ASSIGNMENT:
Reading down the listing below, count the lines where the word "FORK" shows up, then give only that count.

DATA PROVIDED:
▼
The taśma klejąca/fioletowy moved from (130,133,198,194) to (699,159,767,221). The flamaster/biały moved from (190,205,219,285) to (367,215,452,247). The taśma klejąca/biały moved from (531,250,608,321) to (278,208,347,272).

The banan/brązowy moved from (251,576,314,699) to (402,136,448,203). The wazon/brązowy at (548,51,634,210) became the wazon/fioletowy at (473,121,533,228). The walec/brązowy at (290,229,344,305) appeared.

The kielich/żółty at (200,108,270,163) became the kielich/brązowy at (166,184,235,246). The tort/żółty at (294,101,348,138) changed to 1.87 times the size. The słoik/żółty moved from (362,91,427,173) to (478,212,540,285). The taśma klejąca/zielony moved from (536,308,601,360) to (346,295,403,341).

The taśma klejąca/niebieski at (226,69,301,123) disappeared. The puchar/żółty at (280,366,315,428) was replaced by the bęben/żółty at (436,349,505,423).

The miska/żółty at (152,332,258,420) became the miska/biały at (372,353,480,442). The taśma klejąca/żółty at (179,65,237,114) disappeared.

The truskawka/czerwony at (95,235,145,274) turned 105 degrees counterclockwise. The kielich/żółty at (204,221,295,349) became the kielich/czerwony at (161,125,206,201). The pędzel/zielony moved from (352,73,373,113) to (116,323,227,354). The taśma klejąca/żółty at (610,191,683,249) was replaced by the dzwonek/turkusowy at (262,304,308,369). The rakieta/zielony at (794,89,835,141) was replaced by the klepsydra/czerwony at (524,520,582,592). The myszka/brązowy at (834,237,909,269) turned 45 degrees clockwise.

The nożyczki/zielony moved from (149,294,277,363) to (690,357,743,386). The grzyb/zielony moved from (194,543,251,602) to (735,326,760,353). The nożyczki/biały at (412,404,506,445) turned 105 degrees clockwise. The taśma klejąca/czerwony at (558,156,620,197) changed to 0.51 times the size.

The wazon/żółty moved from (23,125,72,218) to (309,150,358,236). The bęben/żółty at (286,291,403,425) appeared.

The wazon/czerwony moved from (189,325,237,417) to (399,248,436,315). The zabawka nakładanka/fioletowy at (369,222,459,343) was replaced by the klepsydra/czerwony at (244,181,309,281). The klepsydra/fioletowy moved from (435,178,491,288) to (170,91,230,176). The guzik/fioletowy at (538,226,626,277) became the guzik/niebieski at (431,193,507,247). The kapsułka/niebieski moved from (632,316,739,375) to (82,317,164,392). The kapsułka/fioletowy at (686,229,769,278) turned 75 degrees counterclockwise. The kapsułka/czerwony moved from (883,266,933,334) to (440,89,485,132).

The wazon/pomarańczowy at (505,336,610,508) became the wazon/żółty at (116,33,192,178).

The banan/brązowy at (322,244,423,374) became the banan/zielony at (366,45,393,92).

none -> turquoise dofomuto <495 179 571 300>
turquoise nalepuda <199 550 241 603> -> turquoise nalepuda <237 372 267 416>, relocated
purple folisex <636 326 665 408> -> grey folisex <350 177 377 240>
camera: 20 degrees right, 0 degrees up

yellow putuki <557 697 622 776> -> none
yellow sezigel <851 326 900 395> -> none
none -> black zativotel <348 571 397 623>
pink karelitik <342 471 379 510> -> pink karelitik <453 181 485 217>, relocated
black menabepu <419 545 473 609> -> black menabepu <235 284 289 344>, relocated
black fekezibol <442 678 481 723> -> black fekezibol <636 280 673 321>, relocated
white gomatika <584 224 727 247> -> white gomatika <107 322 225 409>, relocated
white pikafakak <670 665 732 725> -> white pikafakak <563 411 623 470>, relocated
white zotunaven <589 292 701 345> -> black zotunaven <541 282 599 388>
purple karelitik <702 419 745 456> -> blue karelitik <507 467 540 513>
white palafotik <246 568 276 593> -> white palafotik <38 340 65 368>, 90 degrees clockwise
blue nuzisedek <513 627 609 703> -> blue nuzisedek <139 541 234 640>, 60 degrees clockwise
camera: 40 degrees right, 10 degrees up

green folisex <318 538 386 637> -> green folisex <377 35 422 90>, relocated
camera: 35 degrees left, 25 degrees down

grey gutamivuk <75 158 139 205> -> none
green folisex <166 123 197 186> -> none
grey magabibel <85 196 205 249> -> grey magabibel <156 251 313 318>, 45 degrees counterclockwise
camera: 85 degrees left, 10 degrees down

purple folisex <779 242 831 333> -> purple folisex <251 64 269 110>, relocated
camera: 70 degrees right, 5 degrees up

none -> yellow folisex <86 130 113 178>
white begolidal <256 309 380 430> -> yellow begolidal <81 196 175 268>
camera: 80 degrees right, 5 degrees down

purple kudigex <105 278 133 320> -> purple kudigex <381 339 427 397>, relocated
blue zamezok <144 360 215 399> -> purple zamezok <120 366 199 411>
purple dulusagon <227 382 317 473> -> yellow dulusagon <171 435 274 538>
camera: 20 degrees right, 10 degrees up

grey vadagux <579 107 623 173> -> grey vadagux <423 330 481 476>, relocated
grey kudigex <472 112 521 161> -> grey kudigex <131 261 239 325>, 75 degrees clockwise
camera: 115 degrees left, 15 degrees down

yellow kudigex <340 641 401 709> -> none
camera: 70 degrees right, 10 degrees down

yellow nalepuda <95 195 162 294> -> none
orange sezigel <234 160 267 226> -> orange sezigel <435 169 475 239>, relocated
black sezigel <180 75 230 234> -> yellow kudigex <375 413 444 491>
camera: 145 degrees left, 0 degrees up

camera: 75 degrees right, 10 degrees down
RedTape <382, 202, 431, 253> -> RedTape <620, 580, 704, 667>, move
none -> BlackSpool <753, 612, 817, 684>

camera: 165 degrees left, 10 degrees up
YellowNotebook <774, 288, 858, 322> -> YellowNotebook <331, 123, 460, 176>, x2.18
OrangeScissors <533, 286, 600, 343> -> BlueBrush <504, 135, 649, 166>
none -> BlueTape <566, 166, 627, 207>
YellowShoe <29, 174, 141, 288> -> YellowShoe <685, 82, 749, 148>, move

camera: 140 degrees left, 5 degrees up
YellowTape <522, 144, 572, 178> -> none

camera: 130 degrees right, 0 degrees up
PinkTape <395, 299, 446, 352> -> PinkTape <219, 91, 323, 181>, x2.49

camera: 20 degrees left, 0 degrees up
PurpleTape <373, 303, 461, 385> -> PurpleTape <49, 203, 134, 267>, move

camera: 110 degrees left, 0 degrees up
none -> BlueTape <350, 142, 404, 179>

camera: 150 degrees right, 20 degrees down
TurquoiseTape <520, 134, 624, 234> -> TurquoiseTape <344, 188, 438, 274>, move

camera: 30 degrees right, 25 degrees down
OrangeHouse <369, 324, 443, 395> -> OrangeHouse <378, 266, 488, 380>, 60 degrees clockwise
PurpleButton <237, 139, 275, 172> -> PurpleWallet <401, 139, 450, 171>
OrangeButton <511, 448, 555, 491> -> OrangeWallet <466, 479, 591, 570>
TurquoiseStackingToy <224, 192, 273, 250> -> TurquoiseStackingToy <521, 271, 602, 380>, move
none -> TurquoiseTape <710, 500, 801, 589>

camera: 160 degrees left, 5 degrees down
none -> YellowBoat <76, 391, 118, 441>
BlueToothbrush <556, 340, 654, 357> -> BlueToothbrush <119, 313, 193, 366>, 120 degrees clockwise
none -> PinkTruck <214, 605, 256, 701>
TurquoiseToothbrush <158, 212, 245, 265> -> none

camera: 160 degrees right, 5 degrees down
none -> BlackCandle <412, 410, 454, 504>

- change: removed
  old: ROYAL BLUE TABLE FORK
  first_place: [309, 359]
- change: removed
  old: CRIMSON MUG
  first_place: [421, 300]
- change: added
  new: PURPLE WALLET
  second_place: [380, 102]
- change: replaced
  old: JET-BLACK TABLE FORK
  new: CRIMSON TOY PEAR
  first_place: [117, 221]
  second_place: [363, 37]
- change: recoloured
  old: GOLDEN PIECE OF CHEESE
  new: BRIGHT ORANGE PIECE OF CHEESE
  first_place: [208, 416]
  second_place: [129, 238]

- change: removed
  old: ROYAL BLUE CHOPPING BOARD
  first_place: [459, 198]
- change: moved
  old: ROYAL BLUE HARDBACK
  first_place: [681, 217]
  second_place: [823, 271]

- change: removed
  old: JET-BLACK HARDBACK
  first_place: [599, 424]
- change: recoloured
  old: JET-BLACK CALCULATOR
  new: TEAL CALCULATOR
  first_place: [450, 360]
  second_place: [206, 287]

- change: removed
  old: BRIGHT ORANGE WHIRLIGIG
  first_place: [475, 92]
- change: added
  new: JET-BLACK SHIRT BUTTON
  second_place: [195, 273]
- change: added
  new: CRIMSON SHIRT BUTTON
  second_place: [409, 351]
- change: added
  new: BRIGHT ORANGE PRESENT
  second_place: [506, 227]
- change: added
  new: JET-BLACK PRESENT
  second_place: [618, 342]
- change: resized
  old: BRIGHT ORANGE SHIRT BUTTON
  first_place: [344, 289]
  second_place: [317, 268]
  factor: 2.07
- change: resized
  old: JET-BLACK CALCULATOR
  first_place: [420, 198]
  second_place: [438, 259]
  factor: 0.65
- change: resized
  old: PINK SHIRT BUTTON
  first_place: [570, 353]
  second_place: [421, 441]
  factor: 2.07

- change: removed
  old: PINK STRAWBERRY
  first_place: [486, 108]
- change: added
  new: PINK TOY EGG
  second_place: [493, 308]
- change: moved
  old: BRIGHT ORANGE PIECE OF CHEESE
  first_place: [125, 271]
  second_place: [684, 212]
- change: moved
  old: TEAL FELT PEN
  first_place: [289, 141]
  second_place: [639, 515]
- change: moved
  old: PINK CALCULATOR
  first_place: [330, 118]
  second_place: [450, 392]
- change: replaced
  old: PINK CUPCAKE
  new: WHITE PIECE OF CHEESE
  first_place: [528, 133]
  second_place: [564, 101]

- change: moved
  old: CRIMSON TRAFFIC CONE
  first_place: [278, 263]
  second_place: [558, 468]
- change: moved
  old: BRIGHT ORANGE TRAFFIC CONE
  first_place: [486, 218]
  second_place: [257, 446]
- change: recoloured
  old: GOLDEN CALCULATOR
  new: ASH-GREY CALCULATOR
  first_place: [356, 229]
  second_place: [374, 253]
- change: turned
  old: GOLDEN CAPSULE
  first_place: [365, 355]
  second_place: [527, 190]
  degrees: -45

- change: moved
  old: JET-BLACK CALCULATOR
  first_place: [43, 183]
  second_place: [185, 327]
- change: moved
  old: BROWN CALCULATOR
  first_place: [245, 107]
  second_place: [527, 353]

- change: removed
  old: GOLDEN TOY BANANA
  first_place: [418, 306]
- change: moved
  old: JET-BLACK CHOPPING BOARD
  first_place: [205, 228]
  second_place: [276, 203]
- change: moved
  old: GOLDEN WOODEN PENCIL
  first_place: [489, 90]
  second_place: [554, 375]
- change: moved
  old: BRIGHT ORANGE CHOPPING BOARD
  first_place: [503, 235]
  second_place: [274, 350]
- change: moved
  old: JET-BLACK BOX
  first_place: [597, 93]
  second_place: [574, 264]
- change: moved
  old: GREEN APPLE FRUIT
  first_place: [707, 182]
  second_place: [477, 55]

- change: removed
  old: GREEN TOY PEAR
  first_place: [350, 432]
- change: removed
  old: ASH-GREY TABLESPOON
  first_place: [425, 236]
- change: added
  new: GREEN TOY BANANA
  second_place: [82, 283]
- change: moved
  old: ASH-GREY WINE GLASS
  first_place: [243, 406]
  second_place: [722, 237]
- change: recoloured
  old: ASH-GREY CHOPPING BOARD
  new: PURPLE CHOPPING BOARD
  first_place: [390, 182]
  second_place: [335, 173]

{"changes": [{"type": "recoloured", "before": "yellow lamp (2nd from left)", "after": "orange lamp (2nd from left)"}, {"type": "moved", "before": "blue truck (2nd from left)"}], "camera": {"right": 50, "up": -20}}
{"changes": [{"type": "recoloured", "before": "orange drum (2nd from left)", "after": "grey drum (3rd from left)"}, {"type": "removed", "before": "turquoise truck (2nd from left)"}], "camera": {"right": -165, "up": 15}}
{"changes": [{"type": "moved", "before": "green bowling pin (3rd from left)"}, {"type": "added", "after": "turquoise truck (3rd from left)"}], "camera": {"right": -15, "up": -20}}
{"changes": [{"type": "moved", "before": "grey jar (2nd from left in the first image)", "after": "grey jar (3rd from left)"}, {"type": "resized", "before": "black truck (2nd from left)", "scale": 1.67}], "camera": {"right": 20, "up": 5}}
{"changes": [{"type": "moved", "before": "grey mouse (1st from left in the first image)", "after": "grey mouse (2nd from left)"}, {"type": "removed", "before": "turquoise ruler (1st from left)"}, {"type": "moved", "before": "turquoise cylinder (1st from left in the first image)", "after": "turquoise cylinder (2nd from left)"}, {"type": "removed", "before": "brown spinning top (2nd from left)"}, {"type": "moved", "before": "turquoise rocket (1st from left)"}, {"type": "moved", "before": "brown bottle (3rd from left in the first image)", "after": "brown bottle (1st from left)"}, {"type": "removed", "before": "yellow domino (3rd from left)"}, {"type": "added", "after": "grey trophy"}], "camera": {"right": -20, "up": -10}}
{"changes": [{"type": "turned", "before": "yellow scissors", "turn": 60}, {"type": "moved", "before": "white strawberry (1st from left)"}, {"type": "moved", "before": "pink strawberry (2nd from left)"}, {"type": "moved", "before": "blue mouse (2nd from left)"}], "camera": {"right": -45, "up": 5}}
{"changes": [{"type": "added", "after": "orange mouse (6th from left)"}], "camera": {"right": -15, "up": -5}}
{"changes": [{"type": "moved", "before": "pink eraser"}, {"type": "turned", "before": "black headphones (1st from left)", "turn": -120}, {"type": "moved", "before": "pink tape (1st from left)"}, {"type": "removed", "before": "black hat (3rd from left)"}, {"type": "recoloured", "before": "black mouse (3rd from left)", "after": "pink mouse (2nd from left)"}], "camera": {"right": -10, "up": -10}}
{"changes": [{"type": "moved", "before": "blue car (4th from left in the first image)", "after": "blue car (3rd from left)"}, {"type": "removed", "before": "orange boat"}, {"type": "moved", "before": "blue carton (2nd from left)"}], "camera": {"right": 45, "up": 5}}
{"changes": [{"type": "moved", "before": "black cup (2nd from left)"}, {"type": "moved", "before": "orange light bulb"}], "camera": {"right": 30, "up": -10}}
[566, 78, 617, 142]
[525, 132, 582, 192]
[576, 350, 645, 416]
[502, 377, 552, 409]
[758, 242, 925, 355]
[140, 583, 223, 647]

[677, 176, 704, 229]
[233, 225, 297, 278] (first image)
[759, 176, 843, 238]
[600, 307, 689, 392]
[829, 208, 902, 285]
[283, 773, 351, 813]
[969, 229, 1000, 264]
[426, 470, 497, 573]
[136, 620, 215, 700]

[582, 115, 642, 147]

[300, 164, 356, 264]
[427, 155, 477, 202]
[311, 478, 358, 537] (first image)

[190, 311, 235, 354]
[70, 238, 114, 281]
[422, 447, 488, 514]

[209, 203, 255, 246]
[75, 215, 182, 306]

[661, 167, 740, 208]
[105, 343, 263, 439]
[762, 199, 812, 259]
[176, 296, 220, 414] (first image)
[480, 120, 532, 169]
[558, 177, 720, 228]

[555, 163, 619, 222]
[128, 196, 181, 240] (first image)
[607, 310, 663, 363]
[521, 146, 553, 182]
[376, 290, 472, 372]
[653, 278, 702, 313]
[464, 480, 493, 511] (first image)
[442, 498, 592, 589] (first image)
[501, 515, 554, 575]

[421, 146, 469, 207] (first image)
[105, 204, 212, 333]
▲
THE ANSWER:
2